[Your goal] Reproduce verbatim the lines of the material below, starting at the line with "camera: 110 degrees right, 5 degrees down" and ending at the line with "(744, 168) = (593, 562): blue", both inclusive; skip the rest.

[Supplied entries]
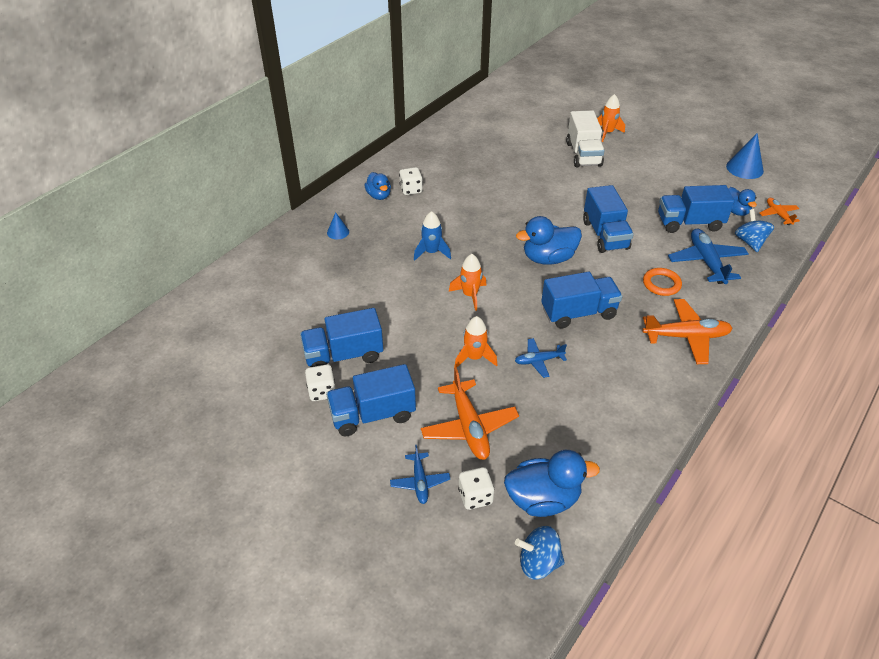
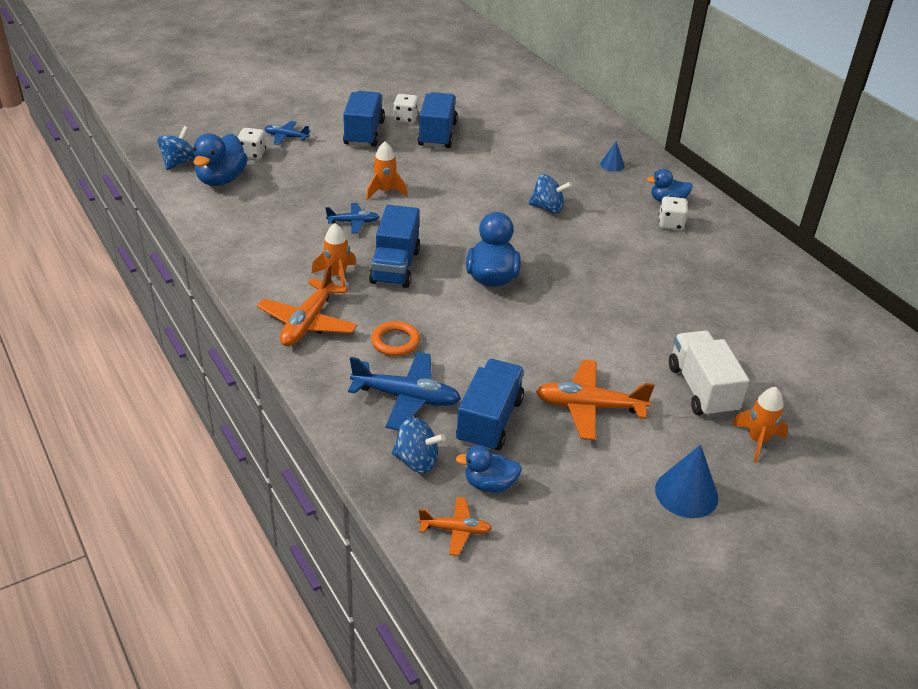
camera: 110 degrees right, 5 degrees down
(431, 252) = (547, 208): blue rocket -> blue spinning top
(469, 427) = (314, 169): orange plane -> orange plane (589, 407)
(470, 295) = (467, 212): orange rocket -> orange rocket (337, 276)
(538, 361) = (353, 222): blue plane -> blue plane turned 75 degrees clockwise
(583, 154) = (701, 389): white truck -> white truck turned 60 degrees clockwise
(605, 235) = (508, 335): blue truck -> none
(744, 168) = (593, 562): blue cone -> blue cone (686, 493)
...
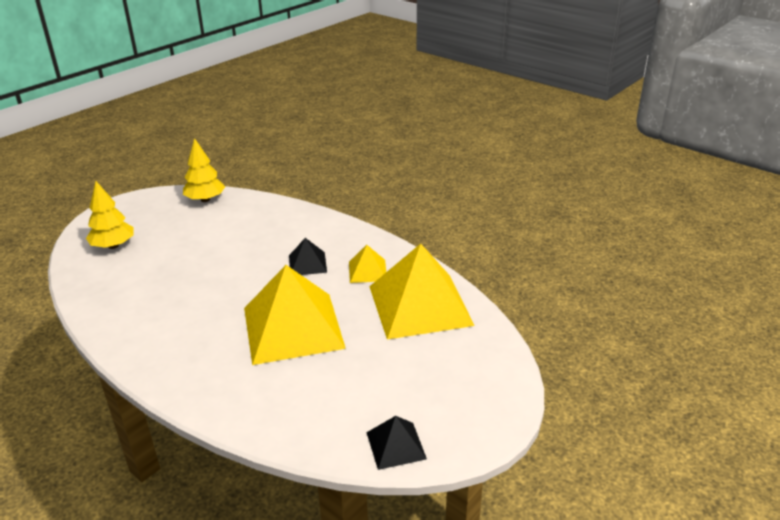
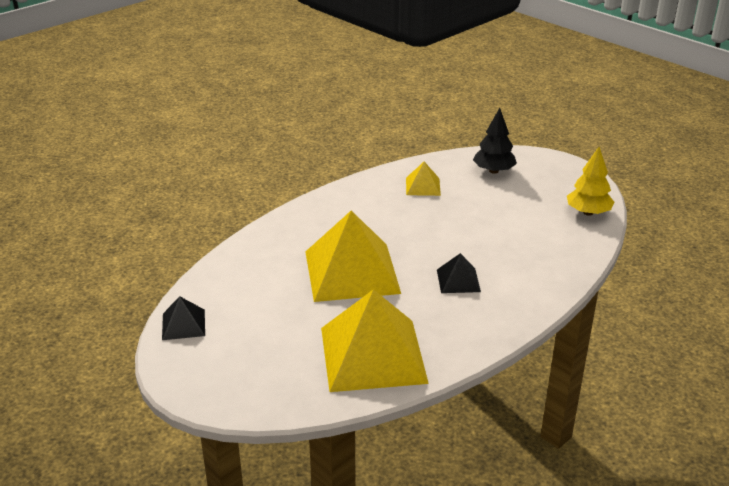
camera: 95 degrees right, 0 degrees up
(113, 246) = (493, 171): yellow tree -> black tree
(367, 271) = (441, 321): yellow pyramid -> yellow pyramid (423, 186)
---
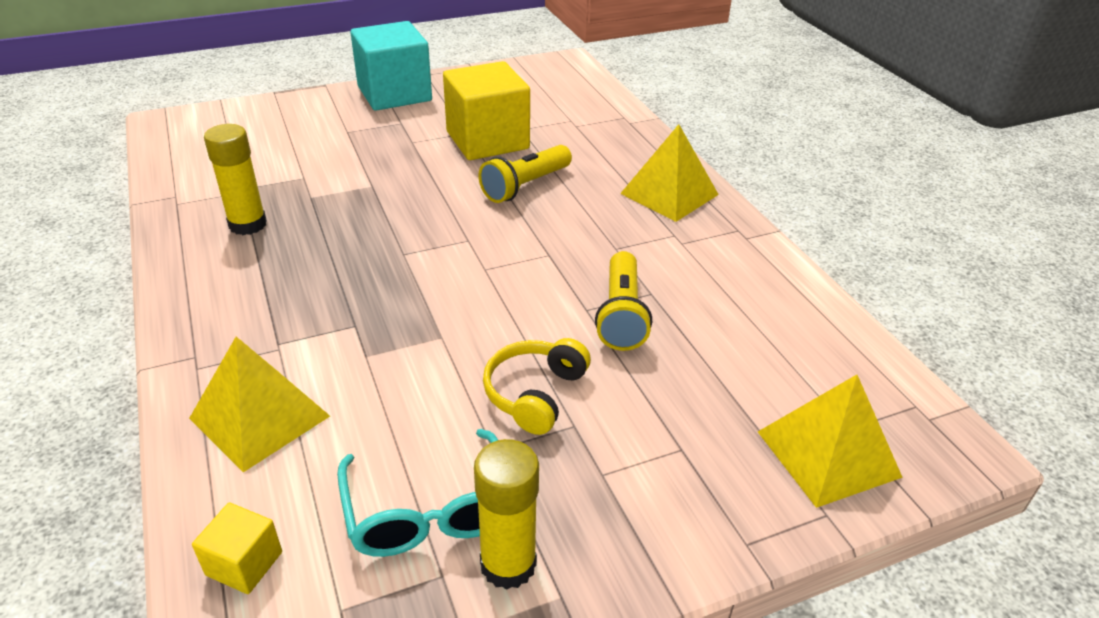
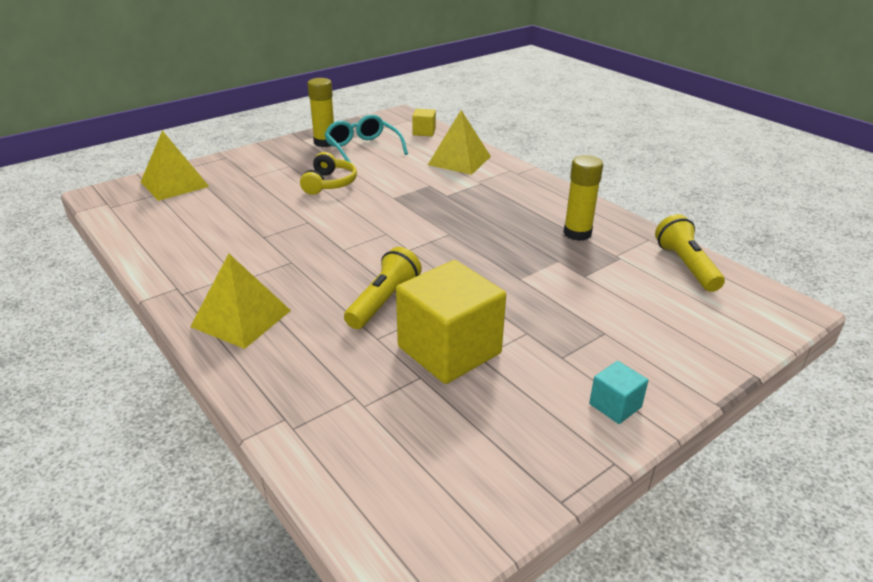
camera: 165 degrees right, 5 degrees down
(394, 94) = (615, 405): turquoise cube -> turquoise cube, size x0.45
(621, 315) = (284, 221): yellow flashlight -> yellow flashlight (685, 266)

[Task result]
camera: 110 degrees right, 5 degrees down
(431, 252) = (547, 208): blue rocket -> blue spinning top
(469, 427) = (314, 169): orange plane -> orange plane (589, 407)
(470, 295) = (467, 212): orange rocket -> orange rocket (337, 276)
(538, 361) = (353, 222): blue plane -> blue plane turned 75 degrees clockwise
(583, 154) = (701, 389): white truck -> white truck turned 60 degrees clockwise
(605, 235) = (508, 335): blue truck -> none
(744, 168) = (593, 562): blue cone -> blue cone (686, 493)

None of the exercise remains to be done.